BEGIN

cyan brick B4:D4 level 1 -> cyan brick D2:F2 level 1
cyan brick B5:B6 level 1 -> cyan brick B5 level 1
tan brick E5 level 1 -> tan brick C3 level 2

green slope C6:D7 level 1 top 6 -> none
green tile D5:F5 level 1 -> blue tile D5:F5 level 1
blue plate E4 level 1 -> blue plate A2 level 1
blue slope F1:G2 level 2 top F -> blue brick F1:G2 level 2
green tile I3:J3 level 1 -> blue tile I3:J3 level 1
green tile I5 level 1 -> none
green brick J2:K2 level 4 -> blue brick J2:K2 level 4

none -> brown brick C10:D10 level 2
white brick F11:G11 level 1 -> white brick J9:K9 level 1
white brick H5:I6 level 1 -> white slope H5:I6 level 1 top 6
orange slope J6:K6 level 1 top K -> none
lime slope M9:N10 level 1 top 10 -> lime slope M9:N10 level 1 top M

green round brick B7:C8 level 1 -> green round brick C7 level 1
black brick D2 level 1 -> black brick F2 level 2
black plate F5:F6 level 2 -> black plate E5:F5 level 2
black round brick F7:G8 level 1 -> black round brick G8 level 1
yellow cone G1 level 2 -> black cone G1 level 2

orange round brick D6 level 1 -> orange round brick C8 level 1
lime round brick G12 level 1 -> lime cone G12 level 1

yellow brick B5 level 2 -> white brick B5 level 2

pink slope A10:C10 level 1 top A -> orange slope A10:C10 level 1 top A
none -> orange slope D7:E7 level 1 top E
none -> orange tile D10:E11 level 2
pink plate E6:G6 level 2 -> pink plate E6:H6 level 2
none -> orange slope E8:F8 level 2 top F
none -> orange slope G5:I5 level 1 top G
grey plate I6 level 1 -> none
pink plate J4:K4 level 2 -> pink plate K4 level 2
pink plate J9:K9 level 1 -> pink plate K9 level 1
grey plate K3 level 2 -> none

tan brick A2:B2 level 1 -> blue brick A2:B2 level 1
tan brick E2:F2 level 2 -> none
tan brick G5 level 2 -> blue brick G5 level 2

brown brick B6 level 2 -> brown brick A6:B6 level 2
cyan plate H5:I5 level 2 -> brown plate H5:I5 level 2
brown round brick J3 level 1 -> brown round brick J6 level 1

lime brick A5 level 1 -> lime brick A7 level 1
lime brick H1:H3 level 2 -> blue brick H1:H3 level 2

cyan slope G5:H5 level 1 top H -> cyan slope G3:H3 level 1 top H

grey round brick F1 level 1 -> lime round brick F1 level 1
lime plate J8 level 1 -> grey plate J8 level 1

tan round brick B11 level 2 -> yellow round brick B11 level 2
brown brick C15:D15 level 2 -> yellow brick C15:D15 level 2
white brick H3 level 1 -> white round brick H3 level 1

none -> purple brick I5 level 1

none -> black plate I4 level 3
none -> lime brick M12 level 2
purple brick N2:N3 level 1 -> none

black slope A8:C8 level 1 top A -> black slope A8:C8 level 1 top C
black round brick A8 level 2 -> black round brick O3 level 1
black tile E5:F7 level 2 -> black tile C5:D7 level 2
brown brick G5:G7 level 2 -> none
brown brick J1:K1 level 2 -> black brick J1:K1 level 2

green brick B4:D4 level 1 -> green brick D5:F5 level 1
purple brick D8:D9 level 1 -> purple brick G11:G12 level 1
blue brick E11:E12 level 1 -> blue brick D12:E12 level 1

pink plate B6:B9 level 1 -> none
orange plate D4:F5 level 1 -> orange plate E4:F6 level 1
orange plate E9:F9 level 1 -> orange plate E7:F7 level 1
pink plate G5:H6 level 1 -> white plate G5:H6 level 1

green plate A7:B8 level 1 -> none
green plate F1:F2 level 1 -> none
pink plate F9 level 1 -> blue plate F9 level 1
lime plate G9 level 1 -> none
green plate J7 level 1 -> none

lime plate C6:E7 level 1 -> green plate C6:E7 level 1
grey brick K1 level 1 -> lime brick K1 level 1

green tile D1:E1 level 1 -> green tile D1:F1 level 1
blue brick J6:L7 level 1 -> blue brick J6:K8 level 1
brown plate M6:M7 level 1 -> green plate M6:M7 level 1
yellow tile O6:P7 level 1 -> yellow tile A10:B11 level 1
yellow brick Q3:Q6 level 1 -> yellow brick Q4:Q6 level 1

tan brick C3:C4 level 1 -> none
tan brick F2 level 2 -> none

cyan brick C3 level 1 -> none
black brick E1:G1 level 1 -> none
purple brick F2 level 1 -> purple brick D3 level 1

END

**What this task involves:** Of the entries above, repeat exactly the lines between the line with "orange plate E9:F9" and the line with "lime plate C6:E7", inclusive, and no others.

**Solution:**
orange plate E9:F9 level 1 -> orange plate E7:F7 level 1
pink plate G5:H6 level 1 -> white plate G5:H6 level 1

green plate A7:B8 level 1 -> none
green plate F1:F2 level 1 -> none
pink plate F9 level 1 -> blue plate F9 level 1
lime plate G9 level 1 -> none
green plate J7 level 1 -> none

lime plate C6:E7 level 1 -> green plate C6:E7 level 1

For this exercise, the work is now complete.